● TASK BRIEF
When you copy from the entries that follow, take only the lines from the one with "camera: 45 degrees left, 5 degrees up" down to the one with "camera: 175 degrees left, 10 degrees up", keeping both ends and dropping every picture.

===== AVAILABLE RECORDS

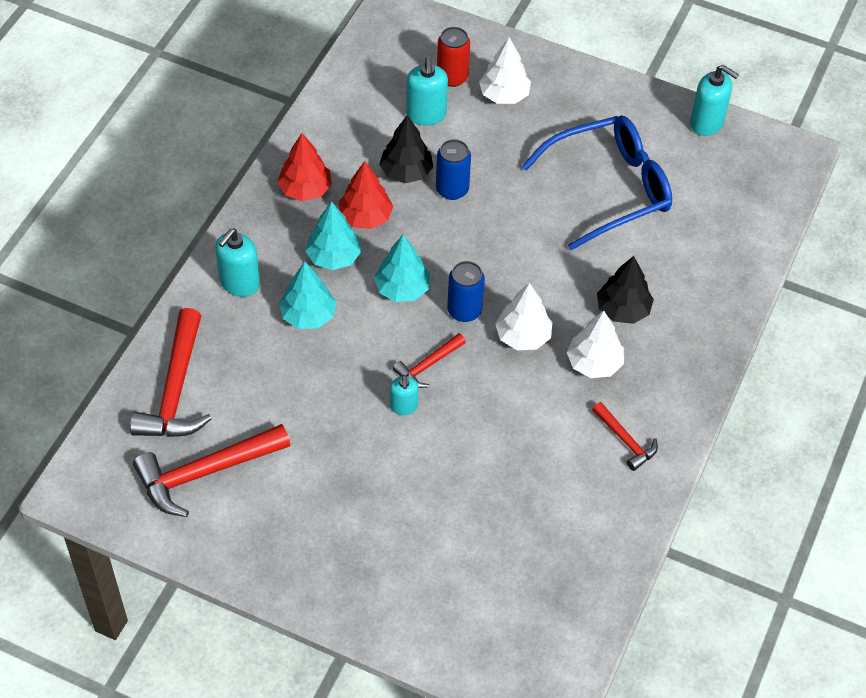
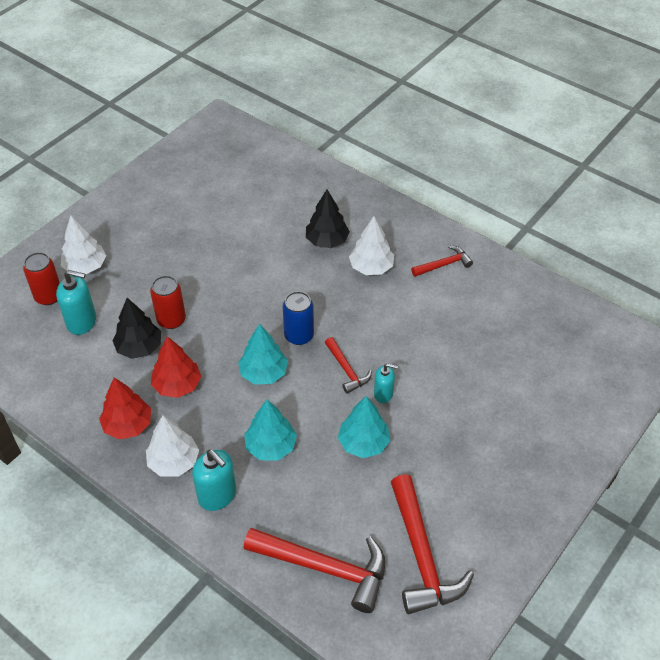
camera: 75 degrees left, 5 degrees down
(333, 257) = (213, 416): turquoise tree -> turquoise tree (363, 443)
(452, 189) = (171, 320): blue can -> red can
(523, 336) = (335, 304): white tree -> white tree (174, 462)
(609, 188) = (210, 224): blue glasses -> none
(707, 123) = (170, 157): turquoise soap dispenser -> none

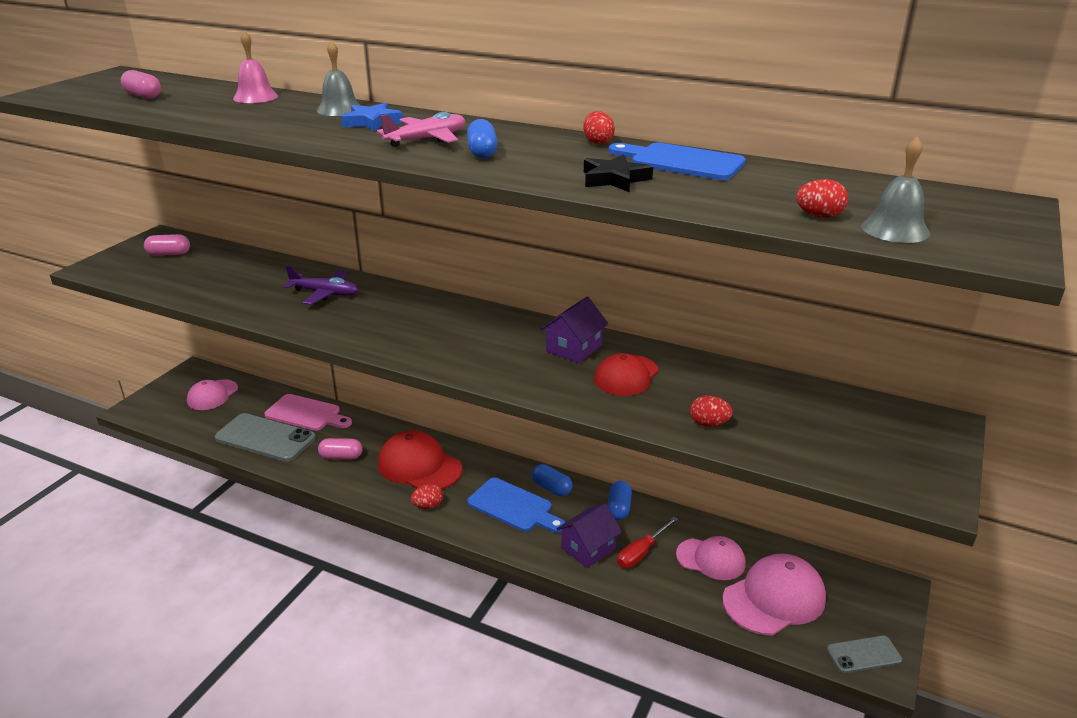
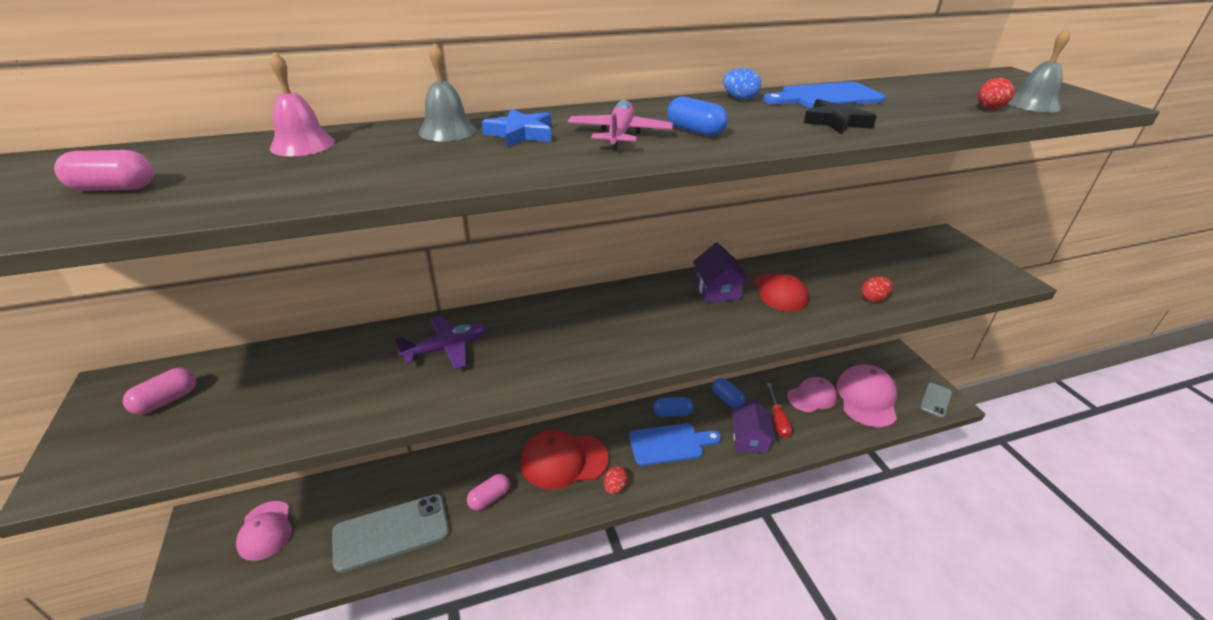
camera: 45 degrees left, 5 degrees up
(306, 414) = (400, 482): pink cutting board -> none
(597, 142) = (739, 98): red egg -> blue egg

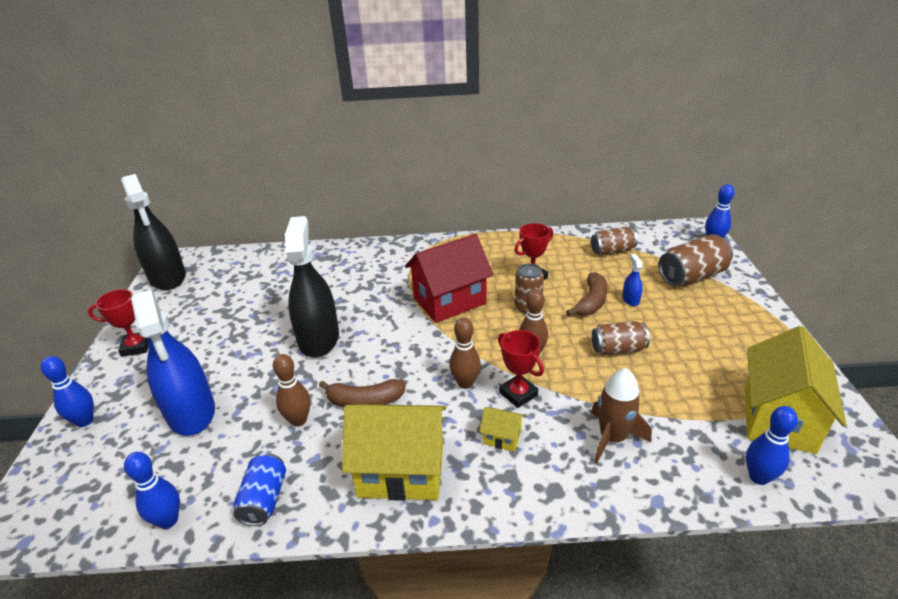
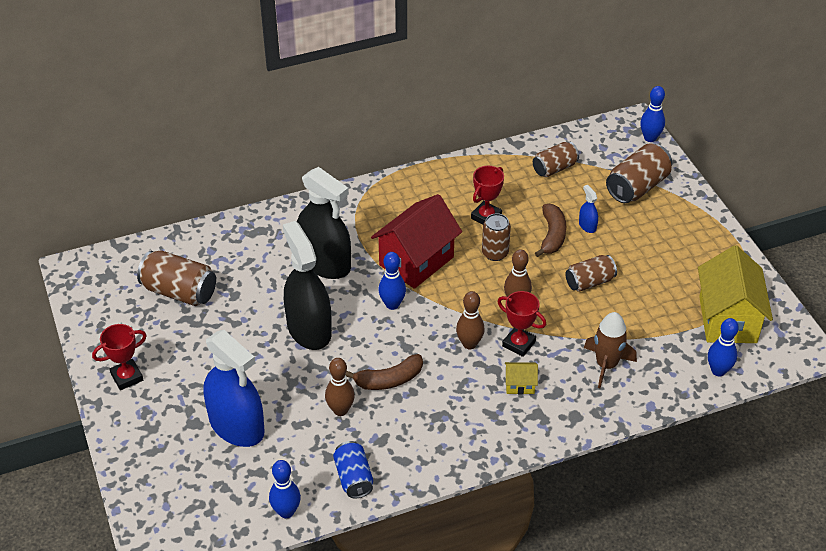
camera: 20 degrees left, 10 degrees up
(85, 421) = (141, 457): blue bowling pin -> blue bowling pin (392, 304)
(167, 277) = (91, 291): black spray bottle -> black spray bottle (325, 263)
(233, 289) = (179, 291): none -> brown can
(401, 471) = (451, 430): yellow house -> none

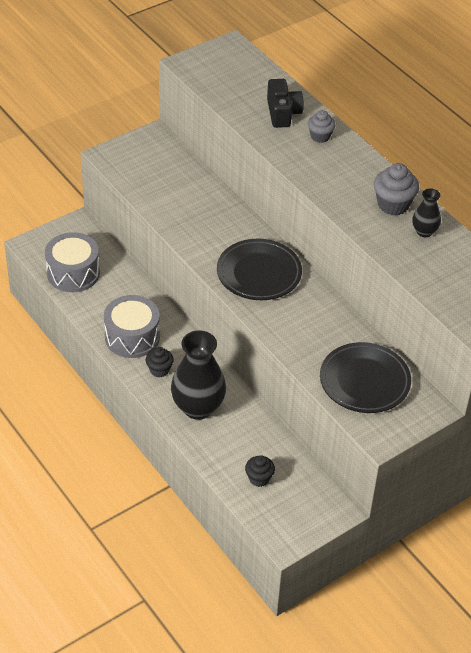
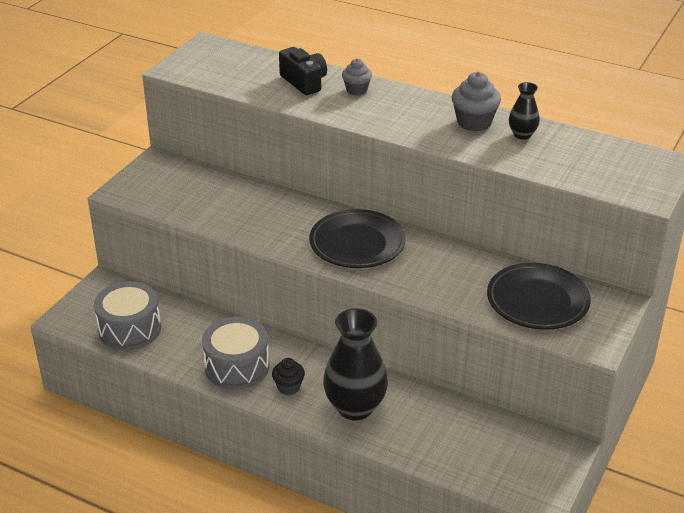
camera: 25 degrees left, 10 degrees down
(259, 478) = (468, 450): black cupcake -> none

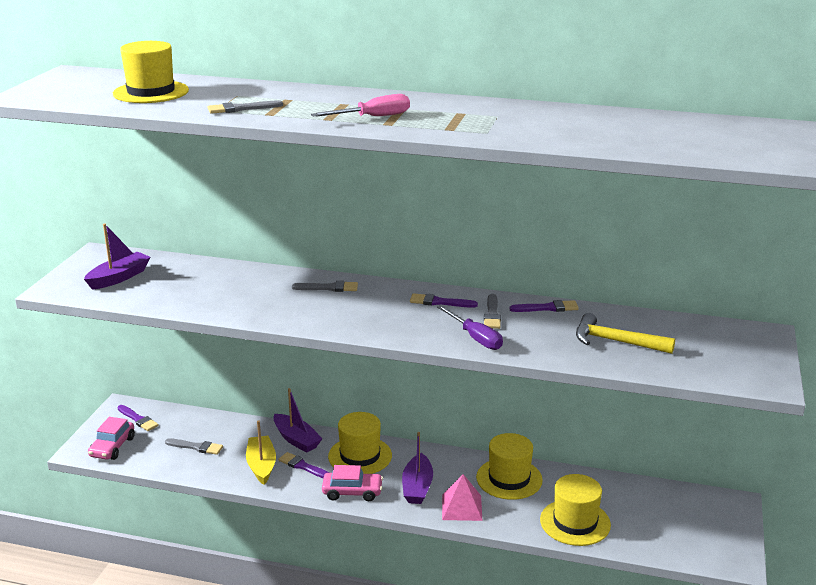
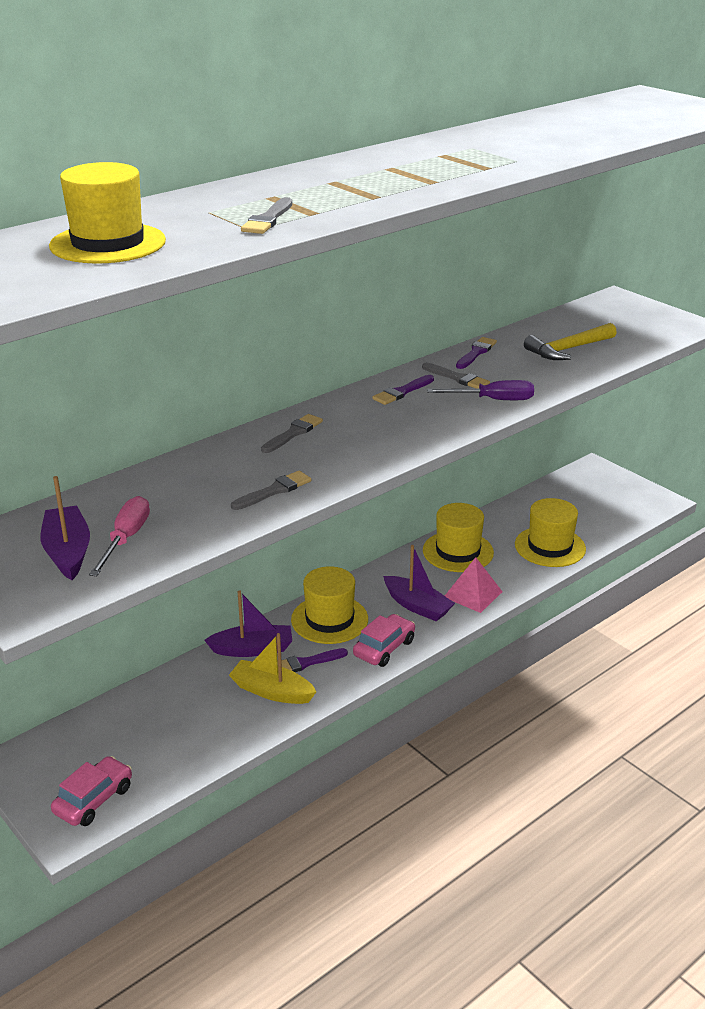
camera: 55 degrees left, 5 degrees up
(112, 447) = (94, 800): pink car -> pink car turned 105 degrees counterclockwise
(138, 419) = (60, 757): purple brush -> none
(196, 447) = (179, 728): grey brush -> grey brush (274, 491)
(373, 117) = (401, 182): pink screwdriver -> pink screwdriver (126, 539)

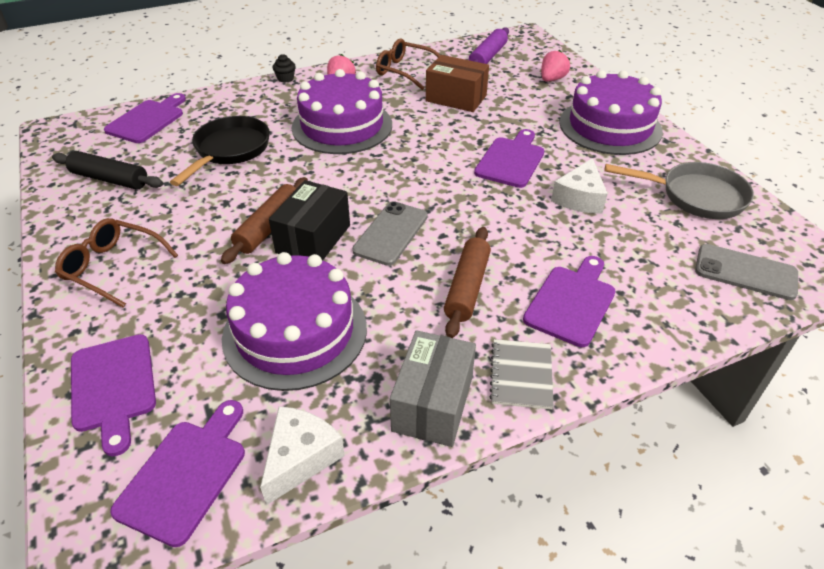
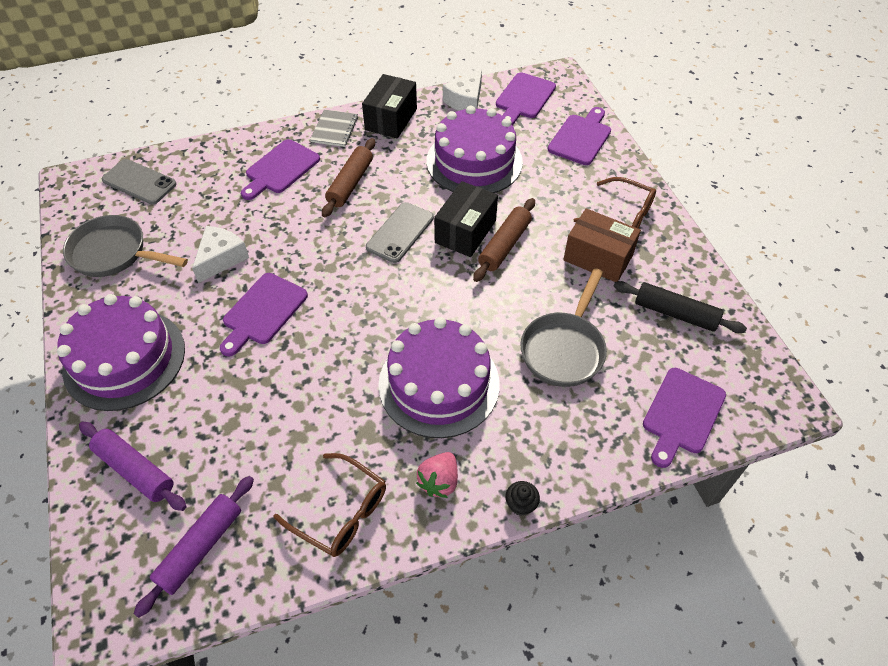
camera: 175 degrees left, 10 degrees up
(113, 387) = (581, 138): purple cutting board -> purple cutting board turned 45 degrees clockwise
(229, 150) = (564, 348): black pan -> grey pan
(432, 403) = (391, 119): grey box -> black box
(456, 98) = (286, 432): brown box -> brown box (598, 258)
(552, 79) = (135, 470): pink strawberry -> purple rolling pin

==========

● COMPLETED EXERCISE
camera: 45 degrees left, 5 degrees up
(306, 414) = (400, 482): pink cutting board -> none
(597, 142) = (739, 98): red egg -> blue egg

camera: 20 degrees left, 10 degrees up
(85, 421) = (141, 457): blue bowling pin -> blue bowling pin (392, 304)
(167, 277) = (91, 291): black spray bottle -> black spray bottle (325, 263)
(233, 289) = (179, 291): none -> brown can
(401, 471) = (451, 430): yellow house -> none

camera: 25 degrees left, 10 degrees down
(259, 478) = (468, 450): black cupcake -> none

camera: 55 degrees left, 5 degrees up
(112, 447) = (94, 800): pink car -> pink car turned 105 degrees counterclockwise
(138, 419) = (60, 757): purple brush -> none
(196, 447) = (179, 728): grey brush -> grey brush (274, 491)
(373, 117) = (401, 182): pink screwdriver -> pink screwdriver (126, 539)

camera: 175 degrees left, 10 degrees up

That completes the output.